─── Dataset content

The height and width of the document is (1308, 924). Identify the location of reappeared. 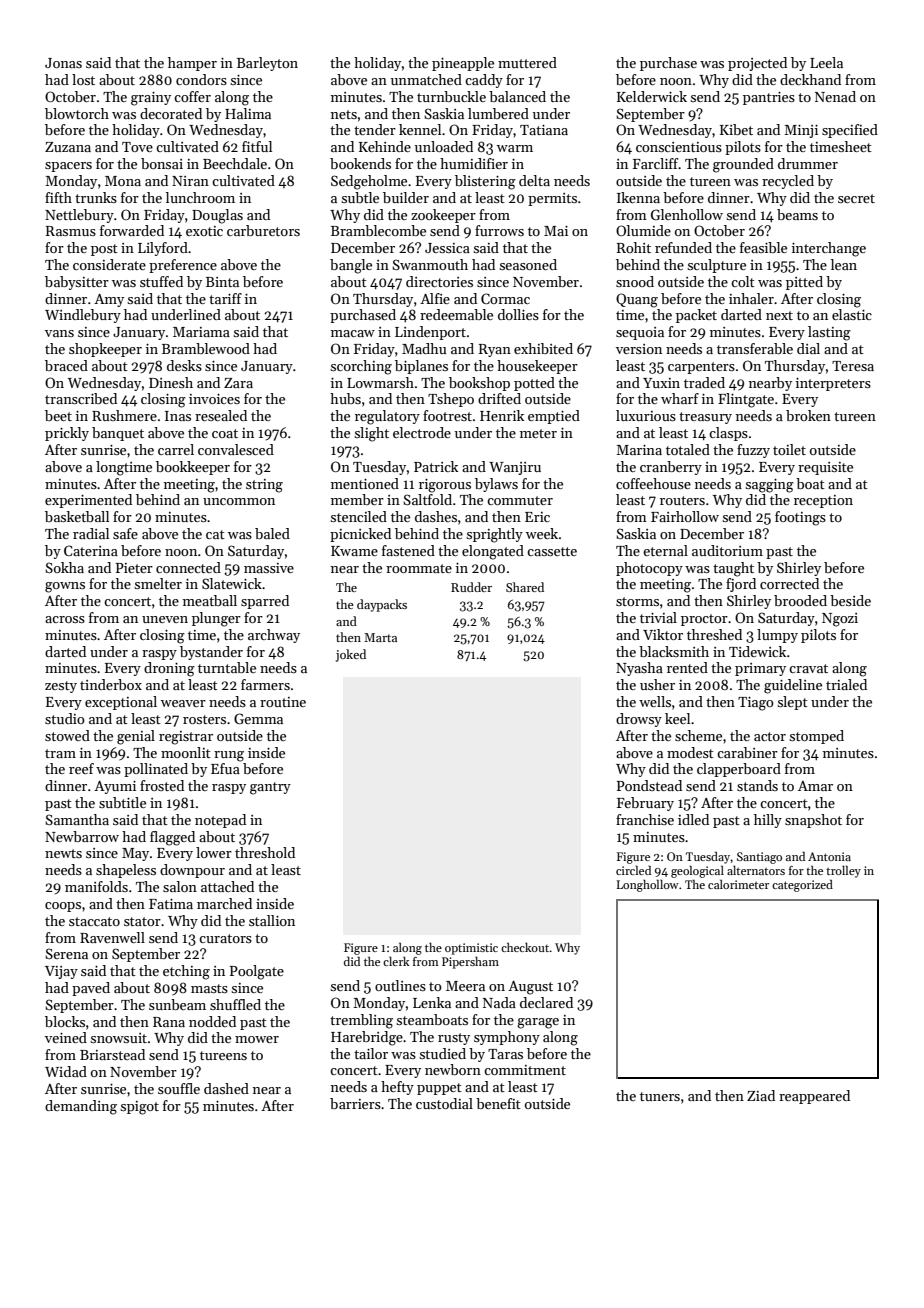
(814, 1097).
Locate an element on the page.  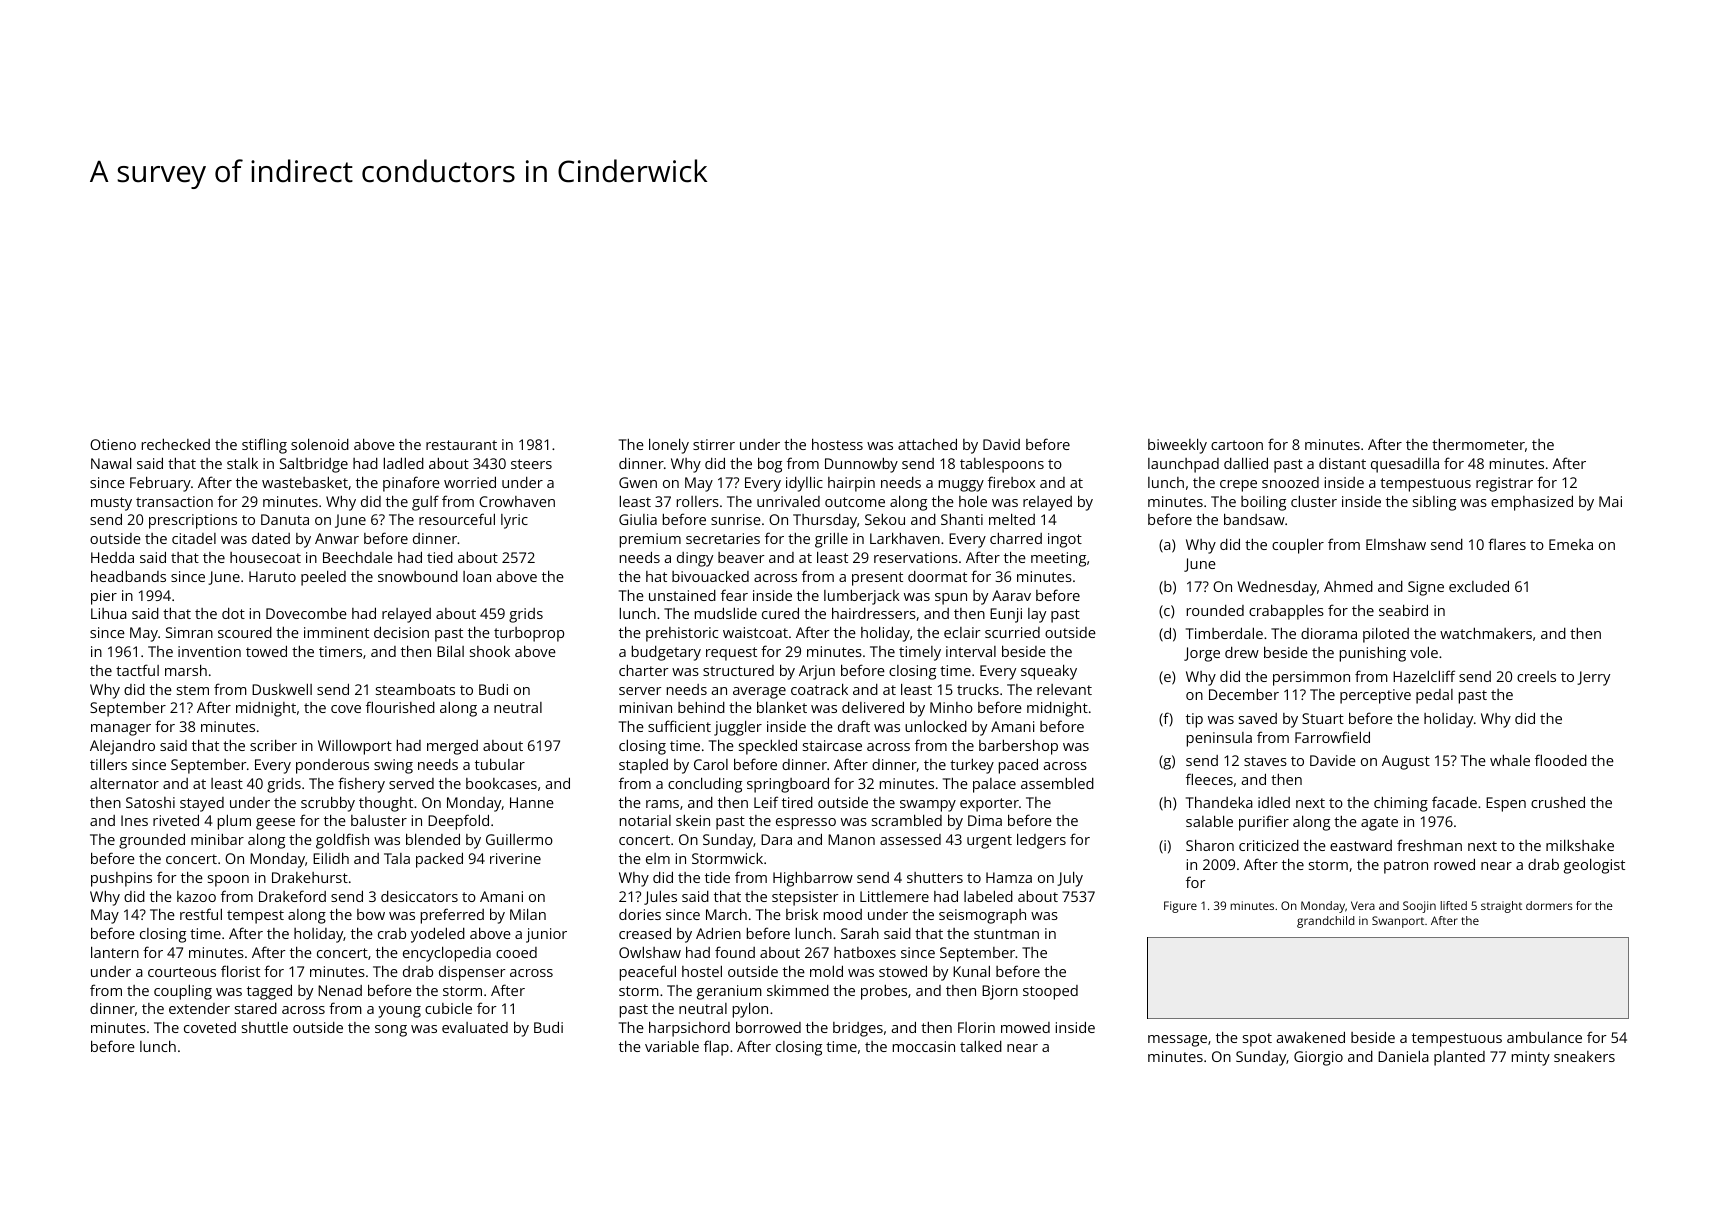
harpsichord is located at coordinates (689, 1029).
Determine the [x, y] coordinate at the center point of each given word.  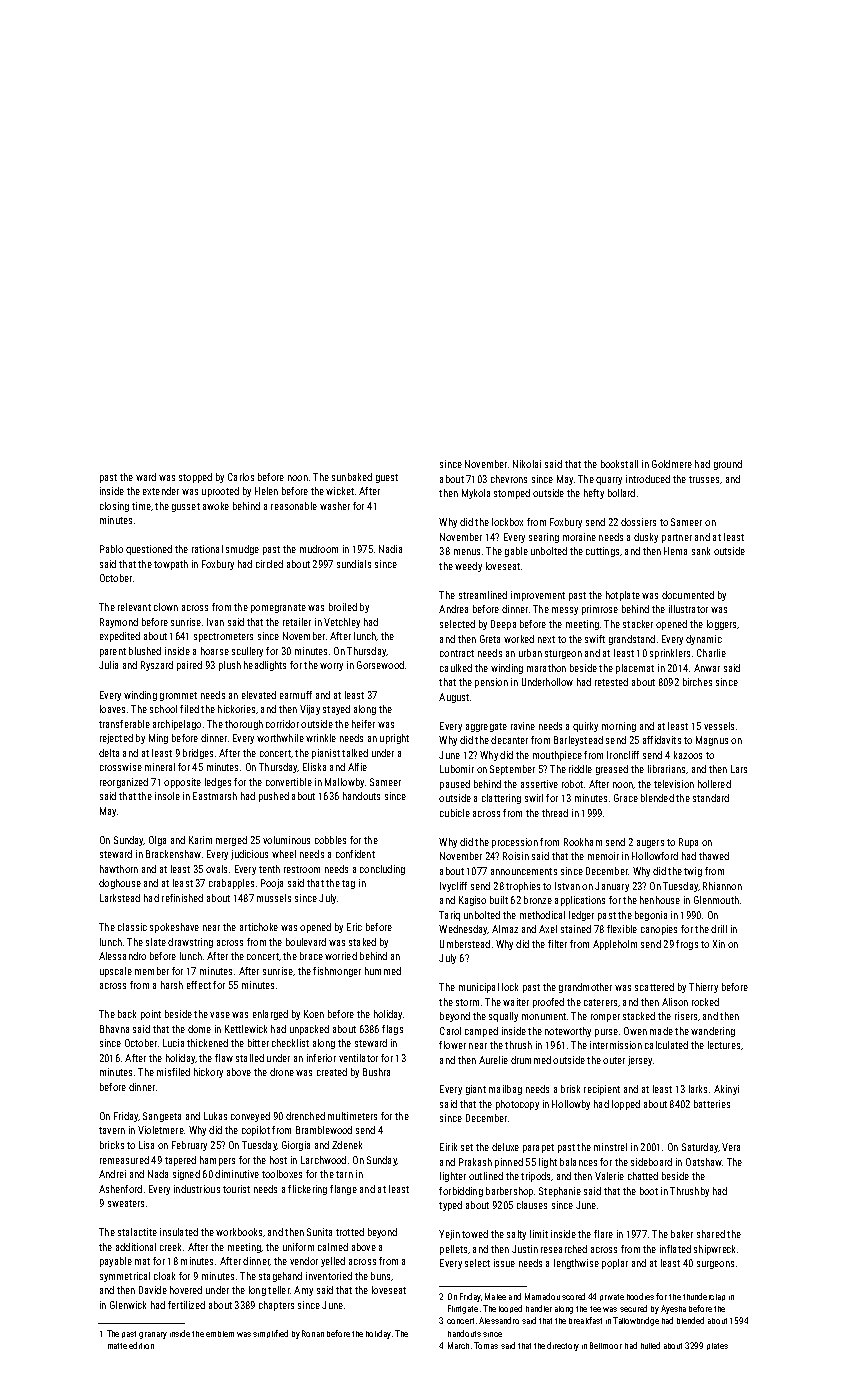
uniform [298, 1247]
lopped [626, 1105]
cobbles [330, 840]
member [152, 971]
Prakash [475, 1162]
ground [728, 465]
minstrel [610, 1147]
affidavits [662, 740]
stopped [195, 478]
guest [387, 478]
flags [392, 1030]
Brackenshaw [173, 854]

──────

> _Short exercise_:
Can you reproduce all of these records with "document" switched to "screen", keeping everything else the same and leaving out the pictures?

> _Solution_:
The height and width of the screen is (1308, 924). Identify the location of reappeared. 
(814, 1097).
Locate an element on the page.  
harpsichord is located at coordinates (689, 1029).
Determine the [x, y] coordinate at the center point of each given word.  
uniform [298, 1247]
lopped [626, 1105]
cobbles [330, 840]
member [152, 971]
Prakash [475, 1162]
ground [728, 465]
minstrel [610, 1147]
affidavits [662, 740]
stopped [195, 478]
guest [387, 478]
flags [392, 1030]
Brackenshaw [173, 854]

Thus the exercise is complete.